▶ _Goal of the exercise_
Copy exactly the lines from the start of the data below through the one that carries "(391, 548) = (838, 589): white", and only those.
(Entries supplied begins)
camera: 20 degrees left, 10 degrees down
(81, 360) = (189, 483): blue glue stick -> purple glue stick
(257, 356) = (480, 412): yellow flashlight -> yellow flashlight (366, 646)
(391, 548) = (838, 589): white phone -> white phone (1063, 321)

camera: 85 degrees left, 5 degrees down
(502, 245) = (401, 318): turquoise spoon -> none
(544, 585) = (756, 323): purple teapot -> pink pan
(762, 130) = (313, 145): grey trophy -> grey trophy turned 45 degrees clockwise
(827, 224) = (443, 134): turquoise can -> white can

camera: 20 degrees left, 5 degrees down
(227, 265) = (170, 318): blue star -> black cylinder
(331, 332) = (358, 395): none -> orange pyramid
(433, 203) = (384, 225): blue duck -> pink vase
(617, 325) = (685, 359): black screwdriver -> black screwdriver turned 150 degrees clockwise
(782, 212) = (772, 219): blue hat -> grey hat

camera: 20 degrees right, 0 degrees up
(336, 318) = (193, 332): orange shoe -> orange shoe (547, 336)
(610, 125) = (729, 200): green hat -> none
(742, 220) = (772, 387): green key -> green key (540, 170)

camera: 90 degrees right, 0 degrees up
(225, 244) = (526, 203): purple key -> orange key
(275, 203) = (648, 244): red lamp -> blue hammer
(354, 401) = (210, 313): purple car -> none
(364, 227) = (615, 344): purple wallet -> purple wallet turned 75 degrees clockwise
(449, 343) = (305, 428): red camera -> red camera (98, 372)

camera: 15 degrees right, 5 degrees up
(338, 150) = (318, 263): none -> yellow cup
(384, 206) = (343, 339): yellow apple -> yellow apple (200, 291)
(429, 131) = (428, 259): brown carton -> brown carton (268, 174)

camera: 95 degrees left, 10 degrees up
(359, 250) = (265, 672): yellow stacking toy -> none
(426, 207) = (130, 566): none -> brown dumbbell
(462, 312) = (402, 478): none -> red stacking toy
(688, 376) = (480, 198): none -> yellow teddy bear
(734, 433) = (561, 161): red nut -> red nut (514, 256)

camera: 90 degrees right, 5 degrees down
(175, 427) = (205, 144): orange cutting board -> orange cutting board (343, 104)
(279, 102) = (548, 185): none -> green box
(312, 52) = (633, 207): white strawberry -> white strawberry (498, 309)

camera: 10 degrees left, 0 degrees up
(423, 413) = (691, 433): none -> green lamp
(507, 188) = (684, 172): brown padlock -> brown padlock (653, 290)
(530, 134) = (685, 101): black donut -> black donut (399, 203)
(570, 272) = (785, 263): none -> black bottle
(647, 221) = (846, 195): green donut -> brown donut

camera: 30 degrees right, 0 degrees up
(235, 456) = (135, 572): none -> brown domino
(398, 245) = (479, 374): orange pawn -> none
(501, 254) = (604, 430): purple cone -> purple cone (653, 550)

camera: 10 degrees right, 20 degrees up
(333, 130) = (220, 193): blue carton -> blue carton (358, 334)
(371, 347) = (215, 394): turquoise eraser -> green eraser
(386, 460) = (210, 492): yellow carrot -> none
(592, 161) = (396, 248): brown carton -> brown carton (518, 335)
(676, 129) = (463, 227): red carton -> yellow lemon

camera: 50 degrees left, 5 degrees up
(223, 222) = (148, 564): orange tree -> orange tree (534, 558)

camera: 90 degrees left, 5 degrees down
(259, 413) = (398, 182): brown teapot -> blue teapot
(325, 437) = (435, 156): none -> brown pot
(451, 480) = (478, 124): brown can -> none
(Entries supplied ends)
▶ _Solved problem_
camera: 20 degrees left, 10 degrees down
(81, 360) = (189, 483): blue glue stick -> purple glue stick
(257, 356) = (480, 412): yellow flashlight -> yellow flashlight (366, 646)
(391, 548) = (838, 589): white phone -> white phone (1063, 321)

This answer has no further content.